[To do]:
Please restate, word for word, the lines below that begin at the one with "red stacking toy: 6 -> 7" and end at the one with "red pyramid: 0 -> 2". Leave out all other lines.

(Colored object listings)
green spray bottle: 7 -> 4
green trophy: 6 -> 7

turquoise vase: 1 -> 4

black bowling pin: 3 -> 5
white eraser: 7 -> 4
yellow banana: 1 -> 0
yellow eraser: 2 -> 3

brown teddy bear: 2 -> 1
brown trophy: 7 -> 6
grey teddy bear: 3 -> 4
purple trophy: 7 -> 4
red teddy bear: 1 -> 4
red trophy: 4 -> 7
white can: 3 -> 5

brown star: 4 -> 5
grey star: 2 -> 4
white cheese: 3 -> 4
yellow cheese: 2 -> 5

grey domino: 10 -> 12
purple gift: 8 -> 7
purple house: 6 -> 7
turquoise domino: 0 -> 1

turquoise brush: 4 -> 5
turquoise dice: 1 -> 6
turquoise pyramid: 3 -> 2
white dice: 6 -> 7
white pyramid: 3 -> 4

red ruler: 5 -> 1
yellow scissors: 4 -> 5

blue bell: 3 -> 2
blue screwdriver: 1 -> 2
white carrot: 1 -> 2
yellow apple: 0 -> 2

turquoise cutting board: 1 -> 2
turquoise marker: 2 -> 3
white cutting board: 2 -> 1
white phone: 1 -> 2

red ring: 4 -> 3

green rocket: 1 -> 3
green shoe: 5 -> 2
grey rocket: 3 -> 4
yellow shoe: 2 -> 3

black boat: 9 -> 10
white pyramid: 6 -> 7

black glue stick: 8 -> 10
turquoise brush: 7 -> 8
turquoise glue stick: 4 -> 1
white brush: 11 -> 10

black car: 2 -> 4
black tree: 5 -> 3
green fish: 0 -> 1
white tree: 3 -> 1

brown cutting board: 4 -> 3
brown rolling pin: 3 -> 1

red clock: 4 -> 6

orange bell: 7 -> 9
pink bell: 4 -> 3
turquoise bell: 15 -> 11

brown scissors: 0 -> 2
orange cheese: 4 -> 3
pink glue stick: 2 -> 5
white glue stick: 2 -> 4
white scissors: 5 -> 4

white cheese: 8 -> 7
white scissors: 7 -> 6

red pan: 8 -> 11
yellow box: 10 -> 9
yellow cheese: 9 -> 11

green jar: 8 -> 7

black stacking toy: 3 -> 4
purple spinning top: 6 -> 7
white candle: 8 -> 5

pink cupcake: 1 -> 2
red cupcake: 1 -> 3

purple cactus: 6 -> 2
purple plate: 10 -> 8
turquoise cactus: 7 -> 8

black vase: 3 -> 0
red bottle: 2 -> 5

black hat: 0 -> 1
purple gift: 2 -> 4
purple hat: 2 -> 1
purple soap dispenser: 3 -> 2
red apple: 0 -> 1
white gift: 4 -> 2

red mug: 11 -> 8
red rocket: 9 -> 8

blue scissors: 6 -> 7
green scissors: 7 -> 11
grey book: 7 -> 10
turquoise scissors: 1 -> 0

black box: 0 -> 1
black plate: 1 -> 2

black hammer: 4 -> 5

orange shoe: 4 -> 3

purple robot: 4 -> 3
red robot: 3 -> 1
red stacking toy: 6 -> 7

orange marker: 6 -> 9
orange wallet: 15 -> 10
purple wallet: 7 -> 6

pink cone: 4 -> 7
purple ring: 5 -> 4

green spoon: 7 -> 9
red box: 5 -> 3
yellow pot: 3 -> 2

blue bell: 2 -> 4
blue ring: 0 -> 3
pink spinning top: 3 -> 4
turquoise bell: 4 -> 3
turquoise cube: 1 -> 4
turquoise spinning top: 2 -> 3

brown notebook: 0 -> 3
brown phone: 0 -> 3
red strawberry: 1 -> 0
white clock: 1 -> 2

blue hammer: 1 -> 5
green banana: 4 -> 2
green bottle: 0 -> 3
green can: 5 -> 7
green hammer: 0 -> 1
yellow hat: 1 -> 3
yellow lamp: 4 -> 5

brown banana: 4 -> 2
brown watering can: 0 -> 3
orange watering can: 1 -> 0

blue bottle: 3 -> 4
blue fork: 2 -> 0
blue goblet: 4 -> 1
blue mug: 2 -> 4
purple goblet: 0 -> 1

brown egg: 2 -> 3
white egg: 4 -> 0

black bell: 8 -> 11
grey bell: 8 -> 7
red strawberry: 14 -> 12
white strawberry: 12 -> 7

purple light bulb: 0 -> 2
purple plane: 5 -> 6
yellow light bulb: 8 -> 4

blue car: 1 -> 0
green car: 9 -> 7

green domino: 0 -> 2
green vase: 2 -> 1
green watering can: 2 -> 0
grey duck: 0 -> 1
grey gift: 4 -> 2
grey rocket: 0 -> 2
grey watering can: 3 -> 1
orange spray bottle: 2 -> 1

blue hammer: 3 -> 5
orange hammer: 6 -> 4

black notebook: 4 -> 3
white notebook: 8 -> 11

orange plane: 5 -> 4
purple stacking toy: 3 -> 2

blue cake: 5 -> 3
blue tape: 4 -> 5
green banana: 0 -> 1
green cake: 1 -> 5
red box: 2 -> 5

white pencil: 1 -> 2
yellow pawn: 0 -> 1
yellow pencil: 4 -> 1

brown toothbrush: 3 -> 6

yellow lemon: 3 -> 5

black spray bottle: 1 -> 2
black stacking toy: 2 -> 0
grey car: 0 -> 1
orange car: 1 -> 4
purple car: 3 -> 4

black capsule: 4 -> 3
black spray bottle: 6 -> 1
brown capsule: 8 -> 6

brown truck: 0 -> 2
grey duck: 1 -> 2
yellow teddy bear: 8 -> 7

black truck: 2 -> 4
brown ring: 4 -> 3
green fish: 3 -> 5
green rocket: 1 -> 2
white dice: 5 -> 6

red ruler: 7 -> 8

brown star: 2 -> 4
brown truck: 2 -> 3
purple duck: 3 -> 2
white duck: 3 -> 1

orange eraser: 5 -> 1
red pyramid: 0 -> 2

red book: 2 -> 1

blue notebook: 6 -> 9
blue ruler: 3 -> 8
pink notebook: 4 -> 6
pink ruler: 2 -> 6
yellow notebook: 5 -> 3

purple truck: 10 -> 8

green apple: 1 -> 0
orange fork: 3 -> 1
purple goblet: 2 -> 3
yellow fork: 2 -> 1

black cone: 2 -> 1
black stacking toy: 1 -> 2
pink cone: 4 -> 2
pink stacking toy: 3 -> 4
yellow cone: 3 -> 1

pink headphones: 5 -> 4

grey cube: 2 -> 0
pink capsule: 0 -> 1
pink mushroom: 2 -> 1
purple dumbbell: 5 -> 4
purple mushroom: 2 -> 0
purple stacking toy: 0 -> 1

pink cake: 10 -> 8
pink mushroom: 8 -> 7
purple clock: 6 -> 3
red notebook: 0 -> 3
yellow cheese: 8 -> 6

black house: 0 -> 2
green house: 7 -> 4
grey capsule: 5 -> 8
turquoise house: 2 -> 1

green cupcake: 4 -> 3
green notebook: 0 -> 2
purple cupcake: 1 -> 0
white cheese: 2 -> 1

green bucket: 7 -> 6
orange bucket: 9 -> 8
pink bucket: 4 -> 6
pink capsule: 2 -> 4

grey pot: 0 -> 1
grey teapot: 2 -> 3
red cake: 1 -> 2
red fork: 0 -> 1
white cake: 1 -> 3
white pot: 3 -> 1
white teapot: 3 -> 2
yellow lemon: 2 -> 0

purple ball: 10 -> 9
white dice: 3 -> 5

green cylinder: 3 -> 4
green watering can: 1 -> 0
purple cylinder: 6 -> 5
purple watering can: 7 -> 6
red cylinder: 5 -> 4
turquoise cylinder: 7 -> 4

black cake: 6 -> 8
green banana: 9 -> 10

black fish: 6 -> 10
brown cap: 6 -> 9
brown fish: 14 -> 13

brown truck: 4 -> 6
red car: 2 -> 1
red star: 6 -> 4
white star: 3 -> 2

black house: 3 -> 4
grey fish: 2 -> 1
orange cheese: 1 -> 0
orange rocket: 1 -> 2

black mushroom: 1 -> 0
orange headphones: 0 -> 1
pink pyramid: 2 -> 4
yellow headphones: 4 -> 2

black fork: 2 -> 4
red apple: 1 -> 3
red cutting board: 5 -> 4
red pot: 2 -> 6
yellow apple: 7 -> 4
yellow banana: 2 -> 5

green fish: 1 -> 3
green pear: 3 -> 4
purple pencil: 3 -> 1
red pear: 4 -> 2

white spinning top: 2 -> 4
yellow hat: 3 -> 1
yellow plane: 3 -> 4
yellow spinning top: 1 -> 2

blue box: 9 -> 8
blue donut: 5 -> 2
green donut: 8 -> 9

[Task solution]:
red stacking toy: 6 -> 7

orange marker: 6 -> 9
orange wallet: 15 -> 10
purple wallet: 7 -> 6

pink cone: 4 -> 7
purple ring: 5 -> 4

green spoon: 7 -> 9
red box: 5 -> 3
yellow pot: 3 -> 2

blue bell: 2 -> 4
blue ring: 0 -> 3
pink spinning top: 3 -> 4
turquoise bell: 4 -> 3
turquoise cube: 1 -> 4
turquoise spinning top: 2 -> 3

brown notebook: 0 -> 3
brown phone: 0 -> 3
red strawberry: 1 -> 0
white clock: 1 -> 2

blue hammer: 1 -> 5
green banana: 4 -> 2
green bottle: 0 -> 3
green can: 5 -> 7
green hammer: 0 -> 1
yellow hat: 1 -> 3
yellow lamp: 4 -> 5

brown banana: 4 -> 2
brown watering can: 0 -> 3
orange watering can: 1 -> 0

blue bottle: 3 -> 4
blue fork: 2 -> 0
blue goblet: 4 -> 1
blue mug: 2 -> 4
purple goblet: 0 -> 1

brown egg: 2 -> 3
white egg: 4 -> 0

black bell: 8 -> 11
grey bell: 8 -> 7
red strawberry: 14 -> 12
white strawberry: 12 -> 7

purple light bulb: 0 -> 2
purple plane: 5 -> 6
yellow light bulb: 8 -> 4

blue car: 1 -> 0
green car: 9 -> 7

green domino: 0 -> 2
green vase: 2 -> 1
green watering can: 2 -> 0
grey duck: 0 -> 1
grey gift: 4 -> 2
grey rocket: 0 -> 2
grey watering can: 3 -> 1
orange spray bottle: 2 -> 1

blue hammer: 3 -> 5
orange hammer: 6 -> 4

black notebook: 4 -> 3
white notebook: 8 -> 11

orange plane: 5 -> 4
purple stacking toy: 3 -> 2

blue cake: 5 -> 3
blue tape: 4 -> 5
green banana: 0 -> 1
green cake: 1 -> 5
red box: 2 -> 5

white pencil: 1 -> 2
yellow pawn: 0 -> 1
yellow pencil: 4 -> 1

brown toothbrush: 3 -> 6

yellow lemon: 3 -> 5

black spray bottle: 1 -> 2
black stacking toy: 2 -> 0
grey car: 0 -> 1
orange car: 1 -> 4
purple car: 3 -> 4

black capsule: 4 -> 3
black spray bottle: 6 -> 1
brown capsule: 8 -> 6

brown truck: 0 -> 2
grey duck: 1 -> 2
yellow teddy bear: 8 -> 7

black truck: 2 -> 4
brown ring: 4 -> 3
green fish: 3 -> 5
green rocket: 1 -> 2
white dice: 5 -> 6

red ruler: 7 -> 8

brown star: 2 -> 4
brown truck: 2 -> 3
purple duck: 3 -> 2
white duck: 3 -> 1

orange eraser: 5 -> 1
red pyramid: 0 -> 2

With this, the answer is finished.